### INSTRUCTIONS TO FOLLOW
Rewrite the data from the line containing "Question: Can we" through the line containing "Question: Is the" as a JSON list of strings, one string per line, leaving out blank lines. Include only that stretch.

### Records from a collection
________

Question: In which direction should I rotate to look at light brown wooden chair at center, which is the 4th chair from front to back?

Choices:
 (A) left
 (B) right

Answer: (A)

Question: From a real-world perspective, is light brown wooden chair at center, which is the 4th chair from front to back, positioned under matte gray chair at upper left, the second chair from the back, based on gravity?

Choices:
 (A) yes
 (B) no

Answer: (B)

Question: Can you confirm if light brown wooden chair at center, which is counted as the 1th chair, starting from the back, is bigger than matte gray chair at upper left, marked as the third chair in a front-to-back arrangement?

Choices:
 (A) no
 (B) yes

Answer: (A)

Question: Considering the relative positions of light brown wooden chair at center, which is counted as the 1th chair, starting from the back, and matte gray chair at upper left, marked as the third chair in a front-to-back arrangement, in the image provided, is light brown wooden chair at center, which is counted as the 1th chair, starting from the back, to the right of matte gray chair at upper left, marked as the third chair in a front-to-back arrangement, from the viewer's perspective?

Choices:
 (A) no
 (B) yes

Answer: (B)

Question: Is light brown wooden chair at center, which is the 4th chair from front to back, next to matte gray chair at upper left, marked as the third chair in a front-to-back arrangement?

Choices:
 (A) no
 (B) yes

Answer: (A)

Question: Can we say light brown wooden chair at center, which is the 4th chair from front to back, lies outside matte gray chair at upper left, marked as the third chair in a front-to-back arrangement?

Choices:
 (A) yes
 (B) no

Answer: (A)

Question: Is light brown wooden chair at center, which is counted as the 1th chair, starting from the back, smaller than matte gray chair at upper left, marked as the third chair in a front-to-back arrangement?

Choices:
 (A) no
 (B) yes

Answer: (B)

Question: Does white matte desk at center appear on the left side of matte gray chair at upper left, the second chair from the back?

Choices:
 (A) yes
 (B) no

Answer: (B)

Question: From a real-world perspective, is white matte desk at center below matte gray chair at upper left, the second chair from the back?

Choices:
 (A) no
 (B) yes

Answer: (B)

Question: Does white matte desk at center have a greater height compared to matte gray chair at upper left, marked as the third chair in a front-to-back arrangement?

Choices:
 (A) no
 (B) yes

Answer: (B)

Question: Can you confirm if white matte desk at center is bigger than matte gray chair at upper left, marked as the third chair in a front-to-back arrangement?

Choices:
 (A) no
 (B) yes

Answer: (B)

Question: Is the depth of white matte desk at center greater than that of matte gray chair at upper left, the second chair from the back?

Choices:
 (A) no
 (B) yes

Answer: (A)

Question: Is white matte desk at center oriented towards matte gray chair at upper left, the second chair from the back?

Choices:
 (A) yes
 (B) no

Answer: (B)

________

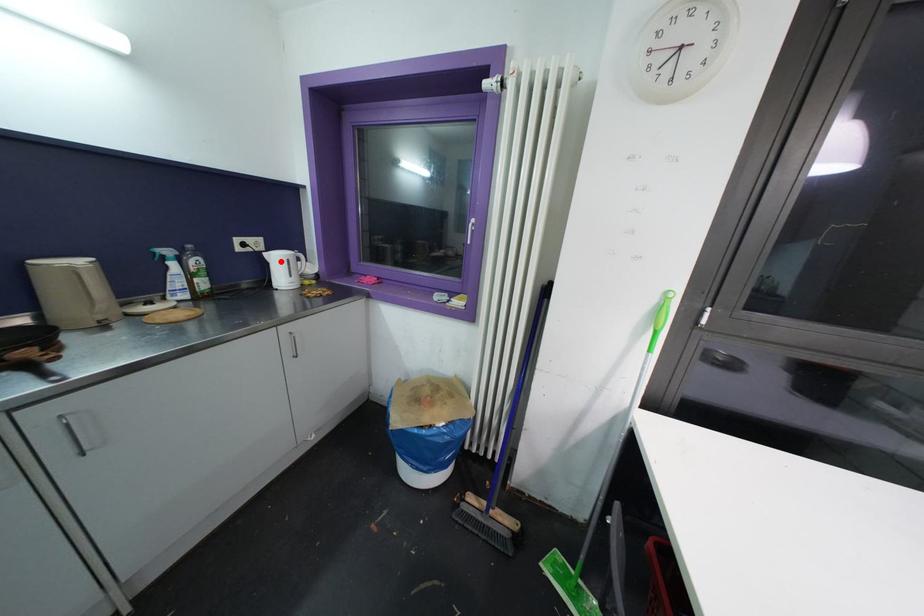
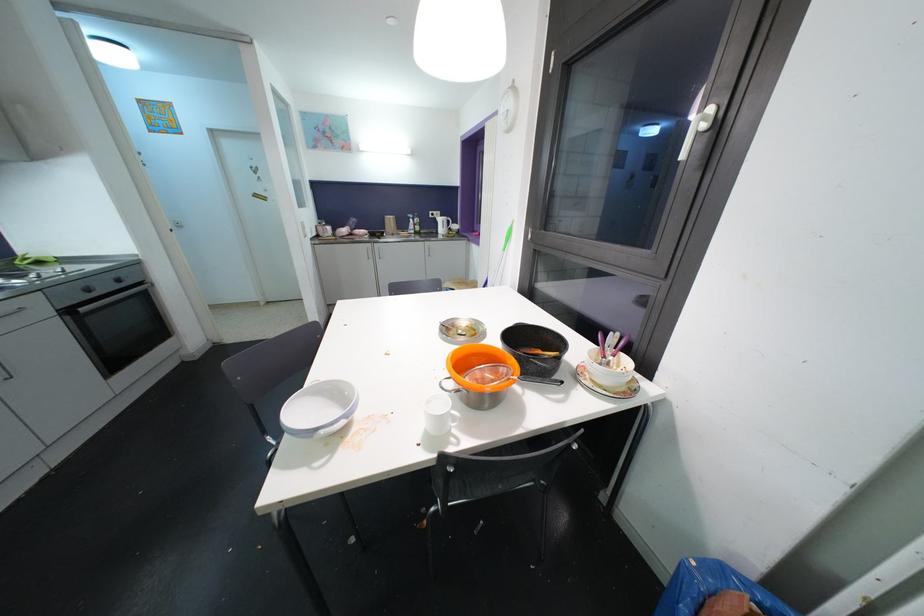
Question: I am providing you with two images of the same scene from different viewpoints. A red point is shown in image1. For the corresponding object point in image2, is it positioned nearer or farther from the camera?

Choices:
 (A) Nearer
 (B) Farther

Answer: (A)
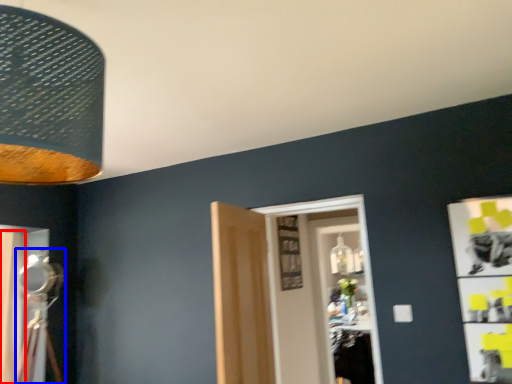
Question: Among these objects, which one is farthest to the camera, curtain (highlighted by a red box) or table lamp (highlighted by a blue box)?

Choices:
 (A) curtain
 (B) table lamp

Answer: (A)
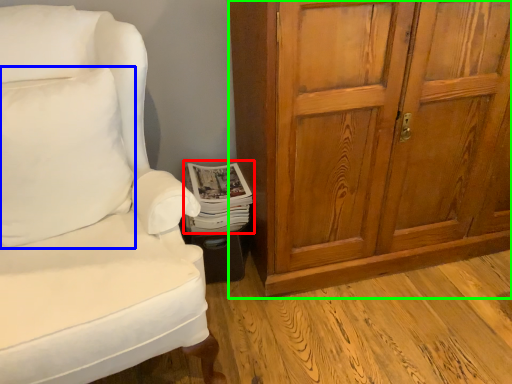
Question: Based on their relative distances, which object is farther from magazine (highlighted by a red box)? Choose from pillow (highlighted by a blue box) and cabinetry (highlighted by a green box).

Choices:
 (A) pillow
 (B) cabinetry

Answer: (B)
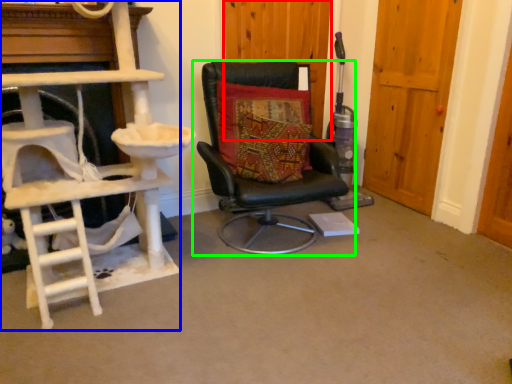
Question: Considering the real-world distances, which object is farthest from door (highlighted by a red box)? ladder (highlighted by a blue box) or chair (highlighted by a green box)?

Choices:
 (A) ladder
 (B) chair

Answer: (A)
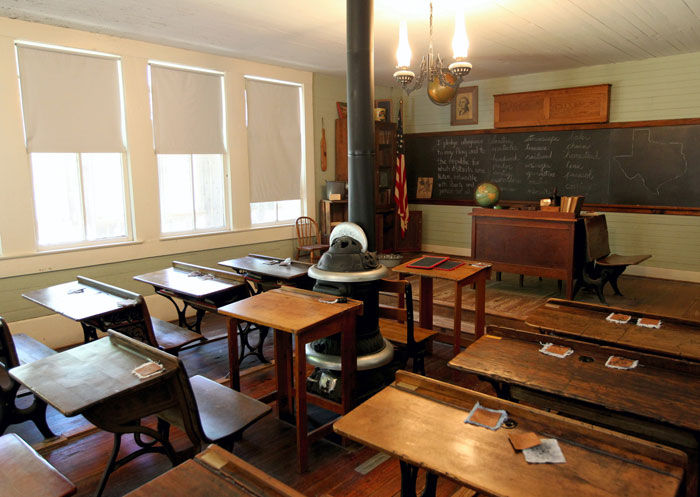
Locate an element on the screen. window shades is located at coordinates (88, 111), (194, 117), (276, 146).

________

### THE COMPLETED TASK
[
  "Question: Can we say light brown wooden chair at center, which is the 4th chair from front to back, lies outside matte gray chair at upper left, marked as the third chair in a front-to-back arrangement?",
  "Choices:",
  " (A) yes",
  " (B) no",
  "Answer: (A)",
  "Question: Is light brown wooden chair at center, which is counted as the 1th chair, starting from the back, smaller than matte gray chair at upper left, marked as the third chair in a front-to-back arrangement?",
  "Choices:",
  " (A) no",
  " (B) yes",
  "Answer: (B)",
  "Question: Does white matte desk at center appear on the left side of matte gray chair at upper left, the second chair from the back?",
  "Choices:",
  " (A) yes",
  " (B) no",
  "Answer: (B)",
  "Question: From a real-world perspective, is white matte desk at center below matte gray chair at upper left, the second chair from the back?",
  "Choices:",
  " (A) no",
  " (B) yes",
  "Answer: (B)",
  "Question: Does white matte desk at center have a greater height compared to matte gray chair at upper left, marked as the third chair in a front-to-back arrangement?",
  "Choices:",
  " (A) no",
  " (B) yes",
  "Answer: (B)",
  "Question: Can you confirm if white matte desk at center is bigger than matte gray chair at upper left, marked as the third chair in a front-to-back arrangement?",
  "Choices:",
  " (A) no",
  " (B) yes",
  "Answer: (B)",
  "Question: Is the depth of white matte desk at center greater than that of matte gray chair at upper left, the second chair from the back?"
]